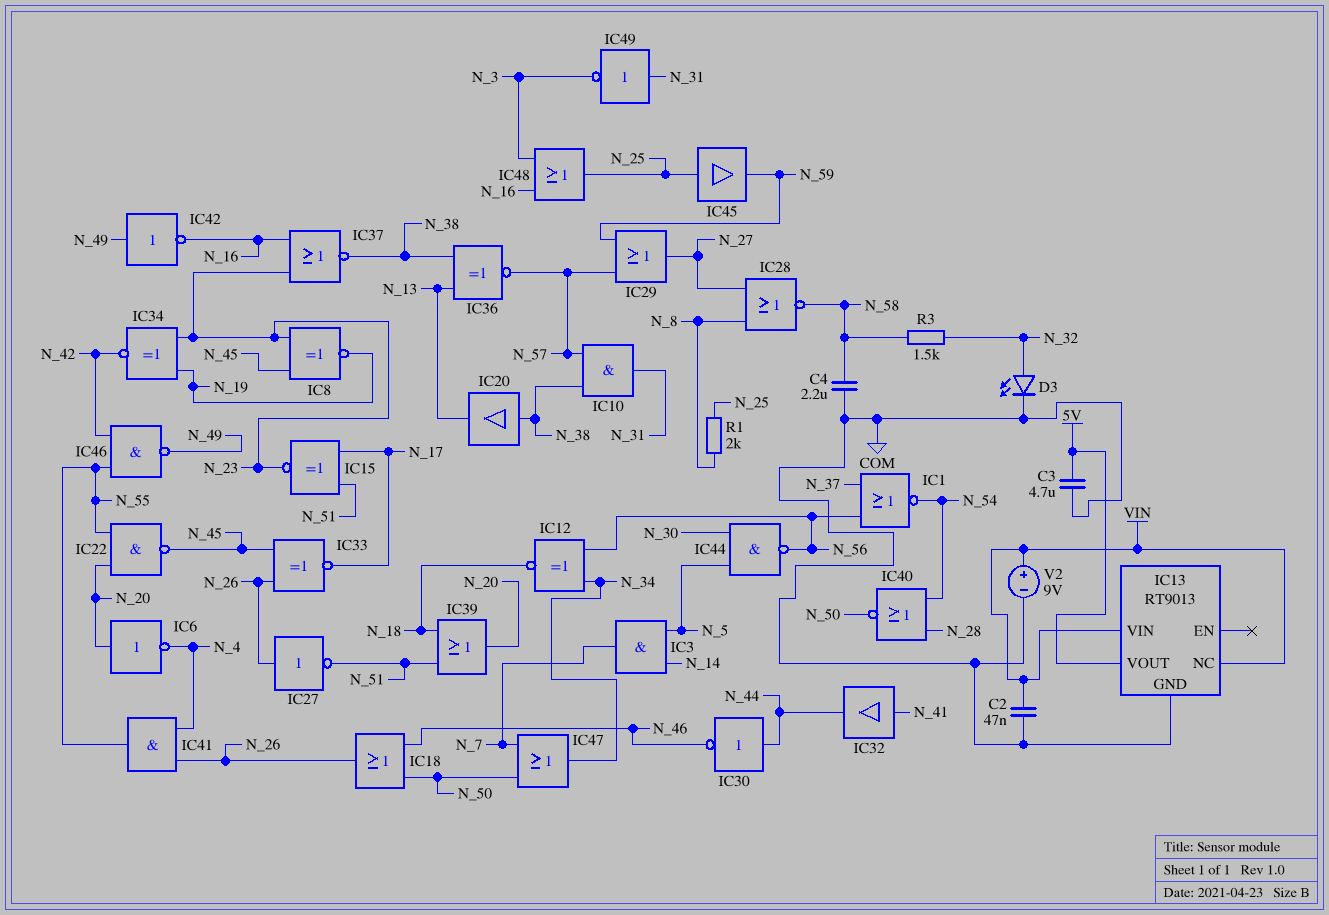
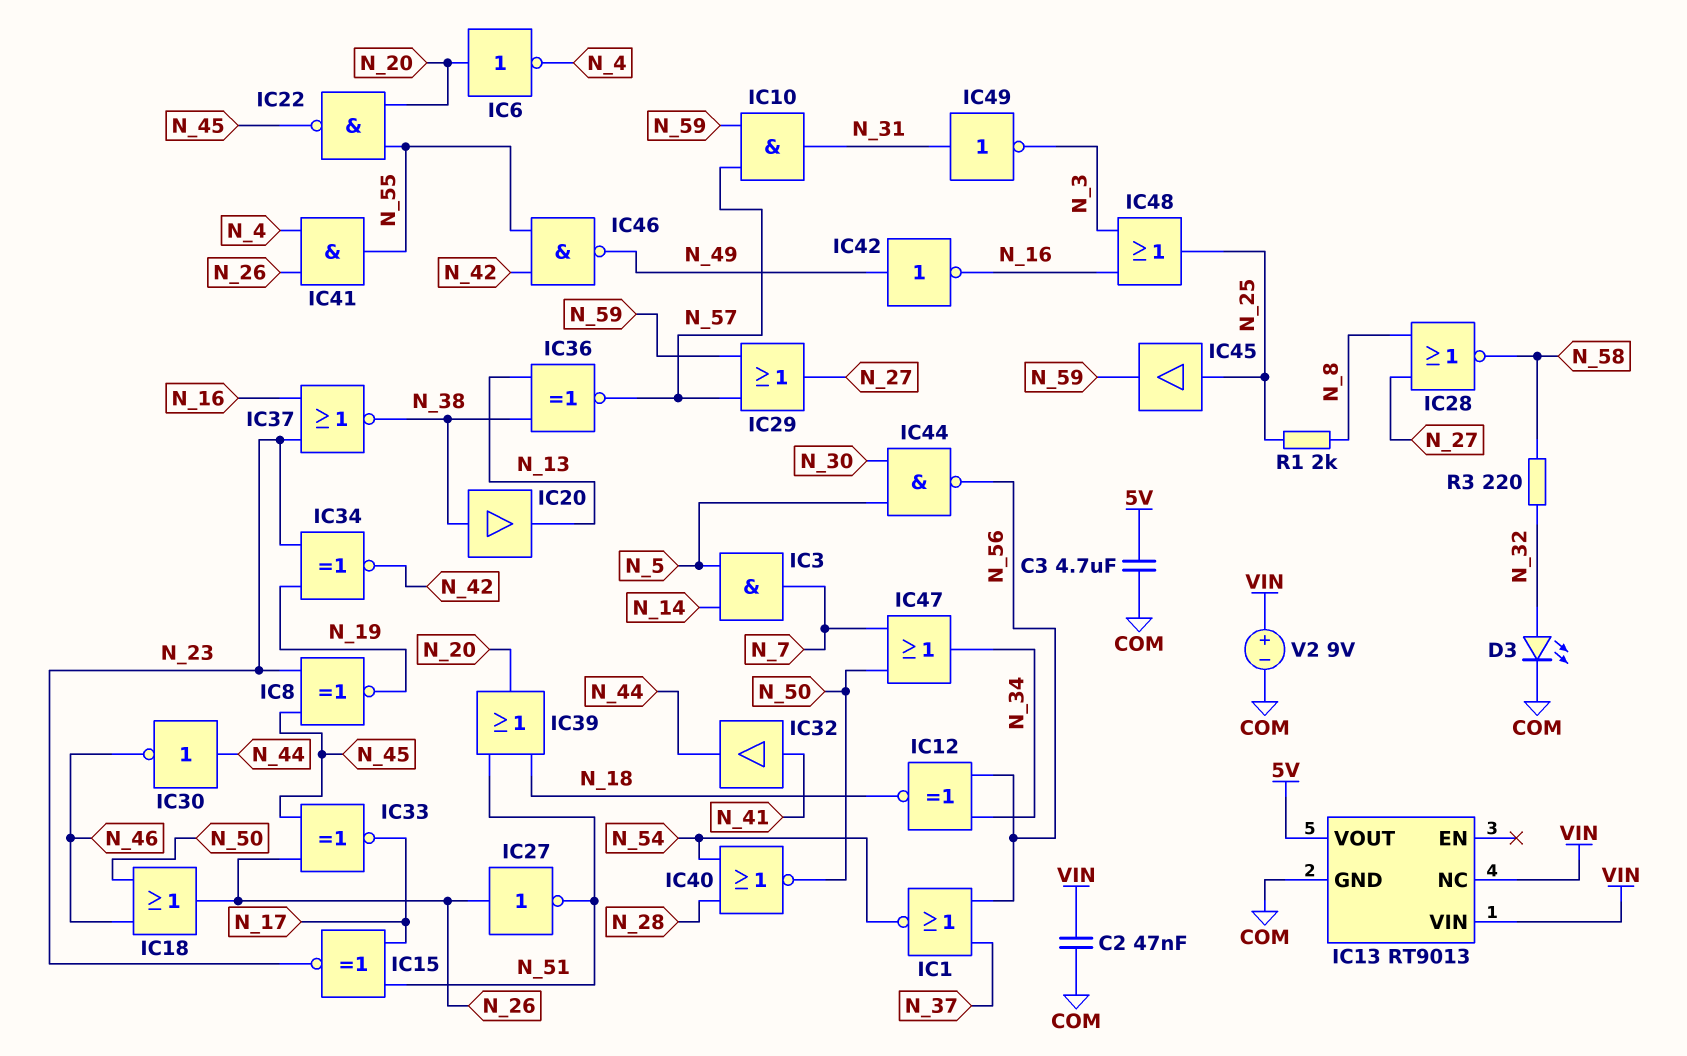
C4: 2.2uF (COM, N_58) -> none
IC10: AND (in N_38, in N_57, out N_31) -> AND (in N_57, in N_59, out N_31)
R3: 1.5k (N_32, N_58) -> 220 (N_32, N_58)

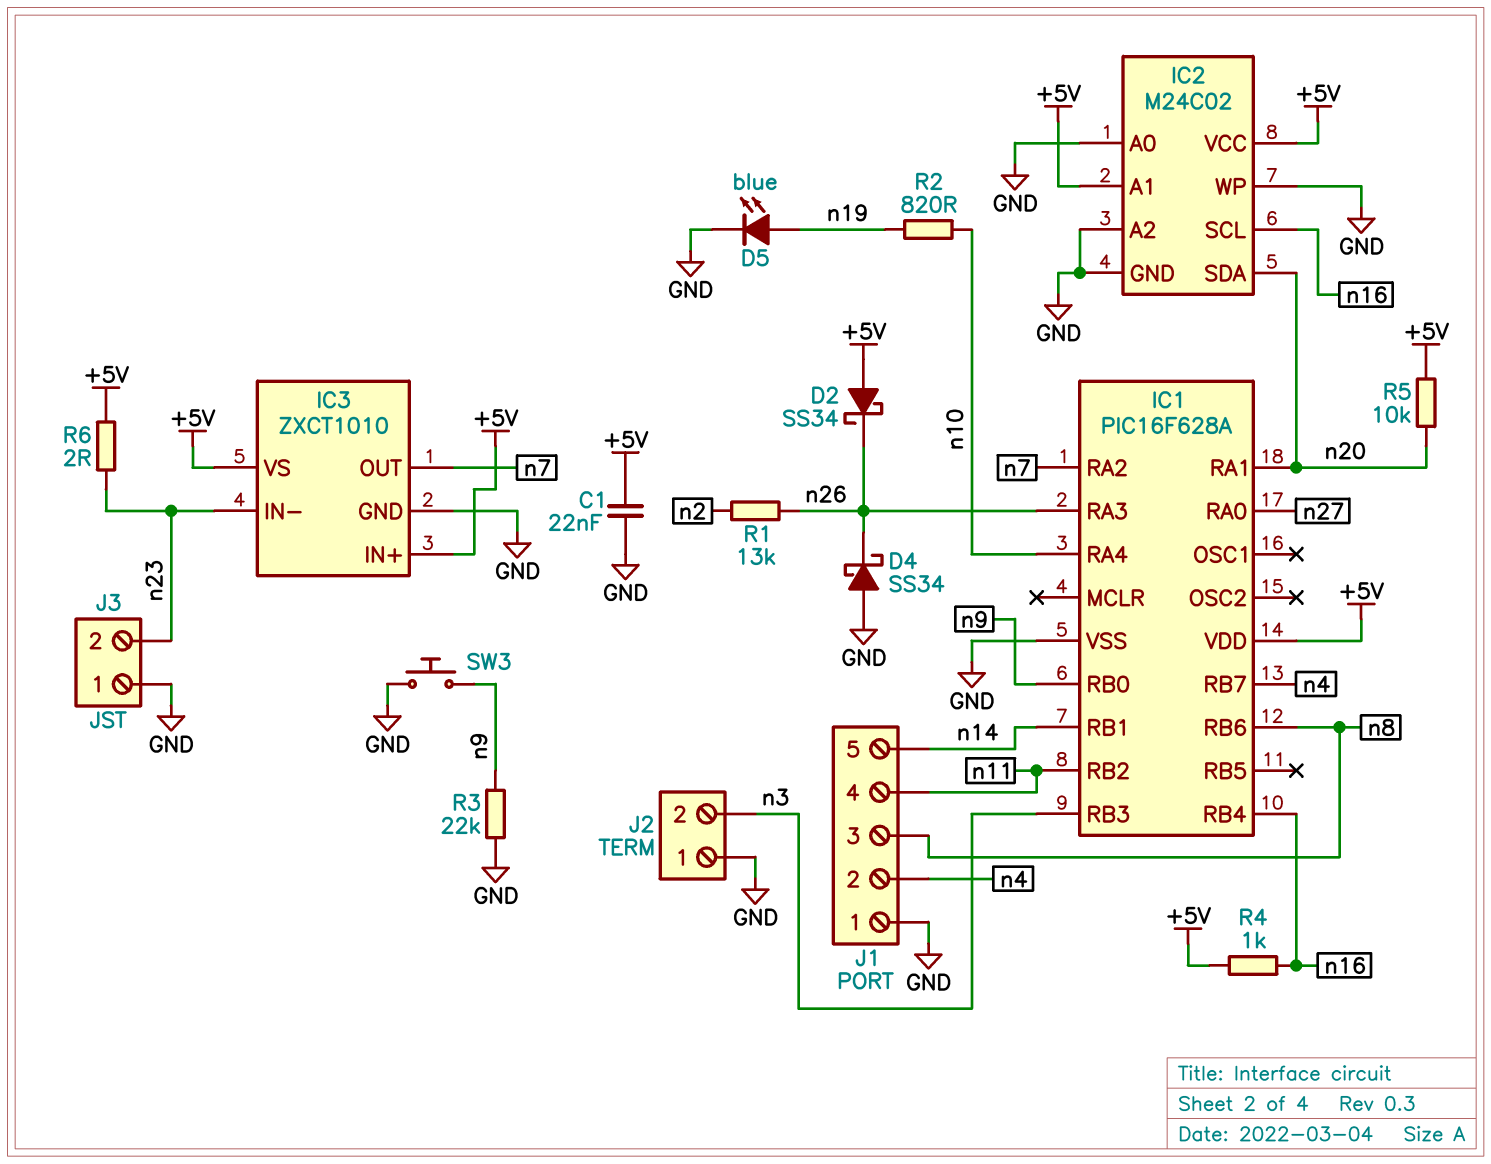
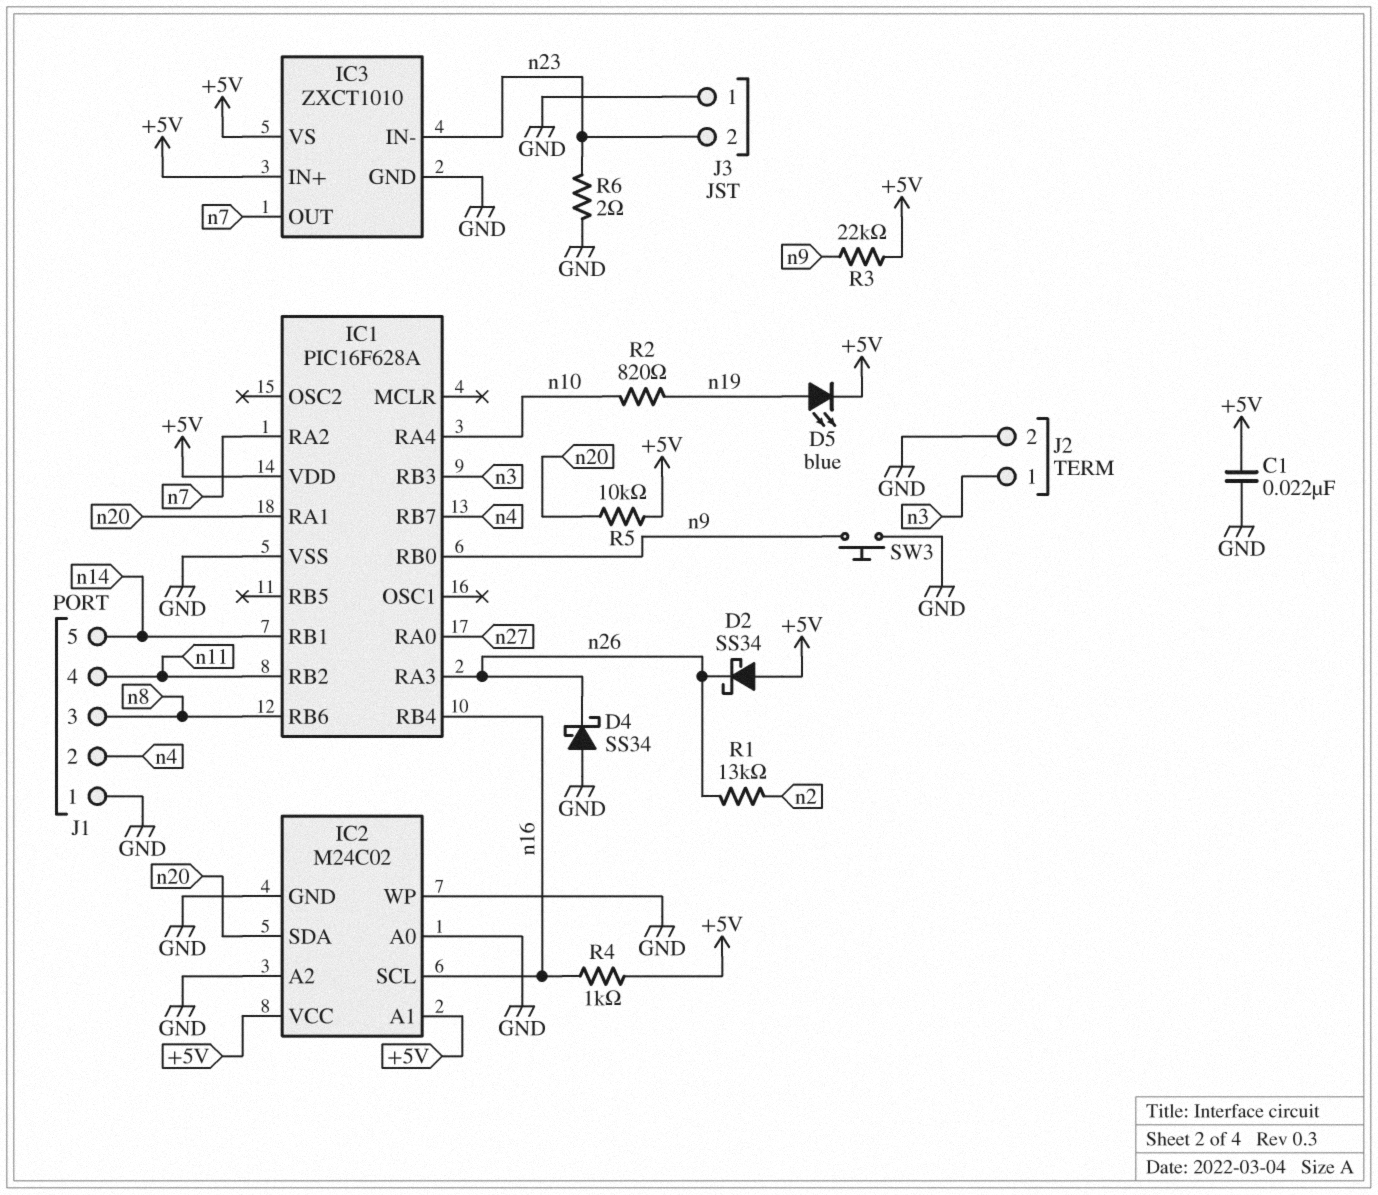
D5: LED blue (A n19, K GND) -> LED blue (A n19, K +5V)
J2 pin 1: GND -> n3
J2 pin 2: n3 -> GND
R3: 22k (GND, n9) -> 22k (+5V, n9)
R6: 2 (+5V, n23) -> 2 (GND, n23)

[Try it]
Give back the data verbatim. The pictures are not part of the copy.

[Response box]
C4: 2.2uF (COM, N_58) -> none
IC10: AND (in N_38, in N_57, out N_31) -> AND (in N_57, in N_59, out N_31)
R3: 1.5k (N_32, N_58) -> 220 (N_32, N_58)

D5: LED blue (A n19, K GND) -> LED blue (A n19, K +5V)
J2 pin 1: GND -> n3
J2 pin 2: n3 -> GND
R3: 22k (GND, n9) -> 22k (+5V, n9)
R6: 2 (+5V, n23) -> 2 (GND, n23)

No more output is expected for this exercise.